What you are asked to do: For each line below that includes the word "RESET", make a copy.

Provided information:
******

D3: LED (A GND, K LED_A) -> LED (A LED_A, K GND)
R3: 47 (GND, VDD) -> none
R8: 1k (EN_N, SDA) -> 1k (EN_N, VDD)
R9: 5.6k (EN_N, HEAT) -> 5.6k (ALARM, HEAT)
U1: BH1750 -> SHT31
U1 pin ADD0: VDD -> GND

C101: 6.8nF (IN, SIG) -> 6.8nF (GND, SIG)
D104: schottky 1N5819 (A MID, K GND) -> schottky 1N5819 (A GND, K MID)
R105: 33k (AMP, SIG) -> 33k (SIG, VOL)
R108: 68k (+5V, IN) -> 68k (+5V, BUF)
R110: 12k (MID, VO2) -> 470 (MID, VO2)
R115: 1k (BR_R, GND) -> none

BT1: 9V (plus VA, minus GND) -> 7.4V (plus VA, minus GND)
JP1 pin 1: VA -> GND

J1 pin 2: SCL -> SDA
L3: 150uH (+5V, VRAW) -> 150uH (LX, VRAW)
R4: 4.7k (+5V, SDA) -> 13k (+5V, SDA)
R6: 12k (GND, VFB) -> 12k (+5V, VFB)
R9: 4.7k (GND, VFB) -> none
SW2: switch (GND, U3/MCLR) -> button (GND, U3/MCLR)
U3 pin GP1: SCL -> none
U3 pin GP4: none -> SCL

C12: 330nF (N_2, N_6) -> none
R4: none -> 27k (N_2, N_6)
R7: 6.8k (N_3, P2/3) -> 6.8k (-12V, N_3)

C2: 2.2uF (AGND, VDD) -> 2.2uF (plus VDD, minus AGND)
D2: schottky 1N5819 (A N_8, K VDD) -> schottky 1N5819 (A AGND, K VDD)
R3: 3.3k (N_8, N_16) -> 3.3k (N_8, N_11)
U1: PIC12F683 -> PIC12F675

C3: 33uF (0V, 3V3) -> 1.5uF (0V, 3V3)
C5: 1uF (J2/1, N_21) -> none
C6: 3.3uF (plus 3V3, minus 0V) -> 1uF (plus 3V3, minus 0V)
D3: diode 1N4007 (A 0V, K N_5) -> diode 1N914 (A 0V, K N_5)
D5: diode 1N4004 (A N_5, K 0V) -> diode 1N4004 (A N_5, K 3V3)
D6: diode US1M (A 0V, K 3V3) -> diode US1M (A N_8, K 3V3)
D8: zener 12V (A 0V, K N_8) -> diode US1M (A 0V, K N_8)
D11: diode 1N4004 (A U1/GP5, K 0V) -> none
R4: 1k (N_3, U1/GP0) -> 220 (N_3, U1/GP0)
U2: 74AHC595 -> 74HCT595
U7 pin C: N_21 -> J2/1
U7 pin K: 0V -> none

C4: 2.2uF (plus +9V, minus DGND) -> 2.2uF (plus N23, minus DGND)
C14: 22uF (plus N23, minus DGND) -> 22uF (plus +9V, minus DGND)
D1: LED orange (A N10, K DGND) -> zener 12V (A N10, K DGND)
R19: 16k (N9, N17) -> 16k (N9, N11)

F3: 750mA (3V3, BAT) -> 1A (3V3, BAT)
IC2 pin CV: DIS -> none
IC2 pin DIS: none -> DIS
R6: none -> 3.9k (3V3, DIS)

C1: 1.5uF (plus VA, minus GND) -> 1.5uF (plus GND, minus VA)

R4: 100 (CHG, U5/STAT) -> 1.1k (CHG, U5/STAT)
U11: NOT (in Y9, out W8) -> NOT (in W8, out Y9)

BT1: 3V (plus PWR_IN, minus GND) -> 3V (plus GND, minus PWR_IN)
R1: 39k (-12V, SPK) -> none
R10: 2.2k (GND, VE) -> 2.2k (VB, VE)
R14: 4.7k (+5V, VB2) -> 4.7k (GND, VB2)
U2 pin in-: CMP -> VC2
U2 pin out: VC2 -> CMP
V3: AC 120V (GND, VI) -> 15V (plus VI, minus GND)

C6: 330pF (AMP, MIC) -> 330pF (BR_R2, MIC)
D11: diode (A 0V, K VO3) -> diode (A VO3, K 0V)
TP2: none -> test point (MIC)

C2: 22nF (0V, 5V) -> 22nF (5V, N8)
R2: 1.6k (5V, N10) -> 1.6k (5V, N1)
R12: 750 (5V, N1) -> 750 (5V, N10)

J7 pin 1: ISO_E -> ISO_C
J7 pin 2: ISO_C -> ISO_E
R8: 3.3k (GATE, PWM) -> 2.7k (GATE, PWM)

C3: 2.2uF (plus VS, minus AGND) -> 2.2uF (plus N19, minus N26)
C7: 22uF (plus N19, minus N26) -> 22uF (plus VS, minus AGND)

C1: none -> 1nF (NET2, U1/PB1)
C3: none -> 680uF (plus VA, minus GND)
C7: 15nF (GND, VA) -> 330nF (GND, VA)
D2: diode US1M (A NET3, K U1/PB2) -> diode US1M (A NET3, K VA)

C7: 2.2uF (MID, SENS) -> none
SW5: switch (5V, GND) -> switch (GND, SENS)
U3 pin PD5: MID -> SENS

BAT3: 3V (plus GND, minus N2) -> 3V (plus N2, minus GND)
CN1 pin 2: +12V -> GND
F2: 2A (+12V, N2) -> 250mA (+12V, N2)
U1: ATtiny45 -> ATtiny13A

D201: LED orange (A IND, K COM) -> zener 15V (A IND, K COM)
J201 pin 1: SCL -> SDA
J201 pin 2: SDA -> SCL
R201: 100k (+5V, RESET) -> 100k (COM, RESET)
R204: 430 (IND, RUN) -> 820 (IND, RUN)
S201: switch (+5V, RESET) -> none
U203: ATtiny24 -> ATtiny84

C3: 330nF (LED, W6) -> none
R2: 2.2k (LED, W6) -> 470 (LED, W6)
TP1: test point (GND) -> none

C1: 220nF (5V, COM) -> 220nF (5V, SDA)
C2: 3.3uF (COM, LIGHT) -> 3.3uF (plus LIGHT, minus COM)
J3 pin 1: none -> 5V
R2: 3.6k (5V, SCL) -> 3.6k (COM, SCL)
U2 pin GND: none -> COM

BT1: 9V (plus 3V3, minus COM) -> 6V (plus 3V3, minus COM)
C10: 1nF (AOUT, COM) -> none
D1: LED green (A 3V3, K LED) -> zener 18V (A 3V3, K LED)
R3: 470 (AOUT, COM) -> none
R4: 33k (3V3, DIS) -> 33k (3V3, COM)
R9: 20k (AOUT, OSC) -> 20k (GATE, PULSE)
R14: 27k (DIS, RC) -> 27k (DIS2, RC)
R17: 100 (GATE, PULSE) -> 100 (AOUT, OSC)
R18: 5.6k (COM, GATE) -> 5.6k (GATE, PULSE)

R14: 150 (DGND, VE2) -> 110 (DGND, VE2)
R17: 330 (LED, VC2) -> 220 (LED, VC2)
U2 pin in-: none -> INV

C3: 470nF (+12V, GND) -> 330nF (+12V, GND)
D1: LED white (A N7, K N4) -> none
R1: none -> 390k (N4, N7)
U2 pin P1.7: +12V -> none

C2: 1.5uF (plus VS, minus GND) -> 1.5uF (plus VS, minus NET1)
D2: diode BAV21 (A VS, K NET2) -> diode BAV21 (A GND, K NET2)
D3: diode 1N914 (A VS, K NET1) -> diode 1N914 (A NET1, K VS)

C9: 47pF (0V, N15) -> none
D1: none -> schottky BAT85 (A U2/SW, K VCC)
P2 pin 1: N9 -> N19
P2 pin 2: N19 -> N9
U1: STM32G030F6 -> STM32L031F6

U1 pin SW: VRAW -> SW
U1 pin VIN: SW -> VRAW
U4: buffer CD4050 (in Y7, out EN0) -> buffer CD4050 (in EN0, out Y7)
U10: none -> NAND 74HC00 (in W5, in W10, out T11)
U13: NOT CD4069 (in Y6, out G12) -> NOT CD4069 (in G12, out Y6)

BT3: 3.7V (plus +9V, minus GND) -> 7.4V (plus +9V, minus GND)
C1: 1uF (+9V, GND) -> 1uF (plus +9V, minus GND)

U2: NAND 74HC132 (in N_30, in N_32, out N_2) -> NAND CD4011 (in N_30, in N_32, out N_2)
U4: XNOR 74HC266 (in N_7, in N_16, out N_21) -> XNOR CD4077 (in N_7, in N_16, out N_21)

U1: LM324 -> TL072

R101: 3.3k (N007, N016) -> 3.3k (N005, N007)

******

Response below:
R201: 100k (+5V, RESET) -> 100k (COM, RESET)
S201: switch (+5V, RESET) -> none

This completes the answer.